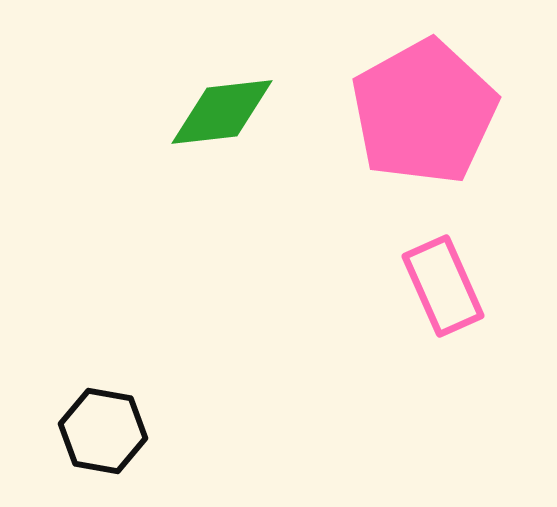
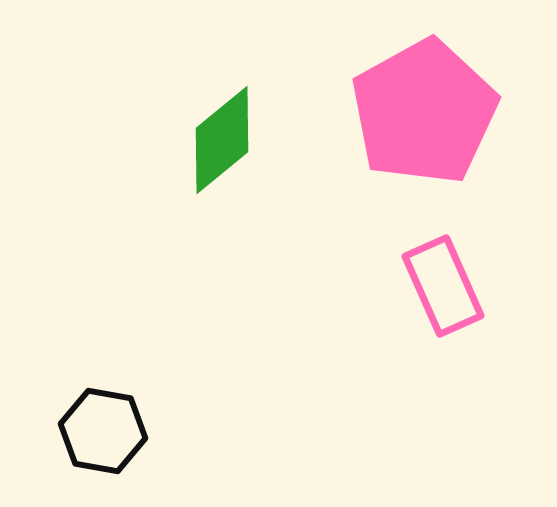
green diamond: moved 28 px down; rotated 33 degrees counterclockwise
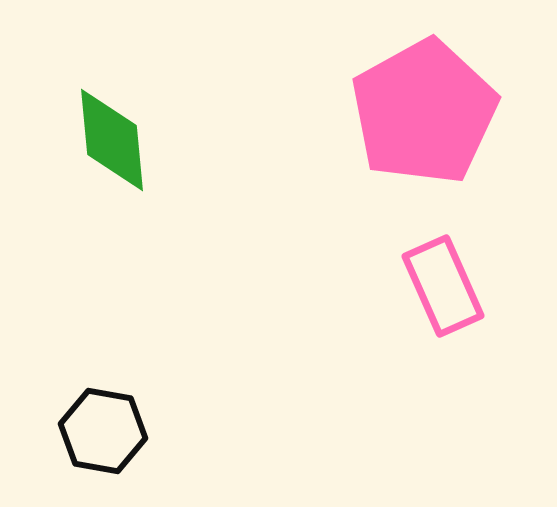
green diamond: moved 110 px left; rotated 56 degrees counterclockwise
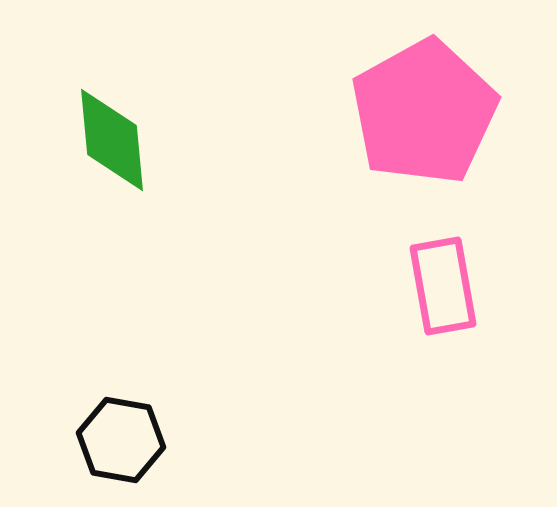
pink rectangle: rotated 14 degrees clockwise
black hexagon: moved 18 px right, 9 px down
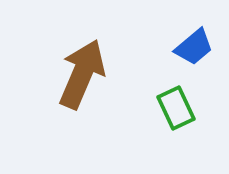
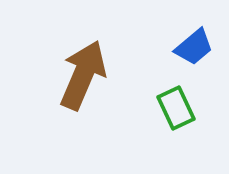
brown arrow: moved 1 px right, 1 px down
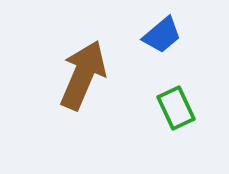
blue trapezoid: moved 32 px left, 12 px up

_ _ _ _

Copy out all of the material with every "moved" swapped for "shifted" and nothing else changed. Leave out the picture lines.

Answer to this problem
green diamond: shifted 28 px down; rotated 33 degrees counterclockwise
green diamond: shifted 110 px left; rotated 56 degrees counterclockwise
pink rectangle: rotated 14 degrees clockwise
black hexagon: shifted 18 px right, 9 px down
brown arrow: shifted 1 px right, 1 px down
blue trapezoid: shifted 32 px left, 12 px up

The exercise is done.